TASK DIRECTIONS:
Count the lines in the material that contain the string "kern", and reply with the number alone.

DATA:
============================================================

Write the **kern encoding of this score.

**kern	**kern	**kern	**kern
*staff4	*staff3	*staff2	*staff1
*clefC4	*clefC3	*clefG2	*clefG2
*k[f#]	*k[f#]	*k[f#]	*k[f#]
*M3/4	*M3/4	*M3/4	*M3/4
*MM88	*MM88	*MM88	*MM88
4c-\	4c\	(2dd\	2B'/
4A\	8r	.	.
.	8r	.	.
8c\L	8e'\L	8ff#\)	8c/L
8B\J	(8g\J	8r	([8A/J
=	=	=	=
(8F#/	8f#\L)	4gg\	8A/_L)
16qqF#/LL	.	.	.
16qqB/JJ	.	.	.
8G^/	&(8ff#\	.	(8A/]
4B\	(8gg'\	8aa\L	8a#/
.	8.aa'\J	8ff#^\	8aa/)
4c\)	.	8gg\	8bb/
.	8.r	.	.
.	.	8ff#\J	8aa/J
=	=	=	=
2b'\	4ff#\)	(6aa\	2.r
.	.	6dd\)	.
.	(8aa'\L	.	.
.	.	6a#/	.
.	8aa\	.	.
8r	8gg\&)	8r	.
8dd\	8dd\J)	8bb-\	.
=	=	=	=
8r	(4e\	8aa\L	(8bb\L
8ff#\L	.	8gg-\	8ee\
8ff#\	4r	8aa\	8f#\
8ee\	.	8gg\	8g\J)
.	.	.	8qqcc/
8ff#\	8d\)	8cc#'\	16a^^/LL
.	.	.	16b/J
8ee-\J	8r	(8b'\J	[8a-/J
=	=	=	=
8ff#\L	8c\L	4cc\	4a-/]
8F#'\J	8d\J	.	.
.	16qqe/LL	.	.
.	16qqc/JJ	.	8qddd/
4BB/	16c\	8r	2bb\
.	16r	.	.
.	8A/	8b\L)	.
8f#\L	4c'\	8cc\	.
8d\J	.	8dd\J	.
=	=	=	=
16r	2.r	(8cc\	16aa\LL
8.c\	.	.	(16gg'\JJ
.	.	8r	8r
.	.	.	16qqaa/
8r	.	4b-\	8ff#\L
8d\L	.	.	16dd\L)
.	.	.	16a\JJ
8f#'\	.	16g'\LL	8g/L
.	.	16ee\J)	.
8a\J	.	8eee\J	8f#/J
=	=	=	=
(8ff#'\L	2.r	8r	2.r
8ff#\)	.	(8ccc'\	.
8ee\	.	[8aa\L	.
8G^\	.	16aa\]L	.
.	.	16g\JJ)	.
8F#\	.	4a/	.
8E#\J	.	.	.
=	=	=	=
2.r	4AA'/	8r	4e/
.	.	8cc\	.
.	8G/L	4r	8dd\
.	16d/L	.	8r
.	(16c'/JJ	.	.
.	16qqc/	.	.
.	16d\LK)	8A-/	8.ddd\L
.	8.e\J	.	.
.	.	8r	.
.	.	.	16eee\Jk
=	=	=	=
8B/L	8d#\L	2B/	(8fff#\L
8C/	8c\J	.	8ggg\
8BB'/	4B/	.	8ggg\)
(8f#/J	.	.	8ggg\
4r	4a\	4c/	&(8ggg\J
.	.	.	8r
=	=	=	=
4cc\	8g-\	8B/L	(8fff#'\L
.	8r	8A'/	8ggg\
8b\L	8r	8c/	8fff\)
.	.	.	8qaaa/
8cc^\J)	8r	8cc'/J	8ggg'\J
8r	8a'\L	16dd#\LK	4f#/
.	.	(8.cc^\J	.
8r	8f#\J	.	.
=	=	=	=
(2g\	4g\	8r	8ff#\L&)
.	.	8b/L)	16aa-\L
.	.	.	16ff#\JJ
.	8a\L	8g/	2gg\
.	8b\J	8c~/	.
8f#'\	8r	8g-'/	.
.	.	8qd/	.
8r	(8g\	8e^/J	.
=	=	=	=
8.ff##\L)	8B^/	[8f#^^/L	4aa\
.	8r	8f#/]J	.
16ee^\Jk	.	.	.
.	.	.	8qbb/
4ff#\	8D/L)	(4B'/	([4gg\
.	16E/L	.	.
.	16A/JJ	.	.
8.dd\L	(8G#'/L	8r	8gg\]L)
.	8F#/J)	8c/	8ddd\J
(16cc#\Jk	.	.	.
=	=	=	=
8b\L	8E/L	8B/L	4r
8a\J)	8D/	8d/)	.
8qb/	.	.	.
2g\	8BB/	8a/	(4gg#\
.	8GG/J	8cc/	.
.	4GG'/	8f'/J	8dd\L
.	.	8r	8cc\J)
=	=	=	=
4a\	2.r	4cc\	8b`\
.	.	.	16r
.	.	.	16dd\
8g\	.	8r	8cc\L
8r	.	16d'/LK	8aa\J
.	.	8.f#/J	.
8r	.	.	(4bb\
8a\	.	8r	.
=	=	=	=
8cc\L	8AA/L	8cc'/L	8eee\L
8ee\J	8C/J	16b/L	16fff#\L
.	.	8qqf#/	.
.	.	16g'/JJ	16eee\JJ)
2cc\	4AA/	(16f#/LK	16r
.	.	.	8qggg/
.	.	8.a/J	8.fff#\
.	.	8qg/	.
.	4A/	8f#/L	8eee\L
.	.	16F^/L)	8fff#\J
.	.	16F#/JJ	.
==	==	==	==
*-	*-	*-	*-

============================================================

FULL RESPONSE:
2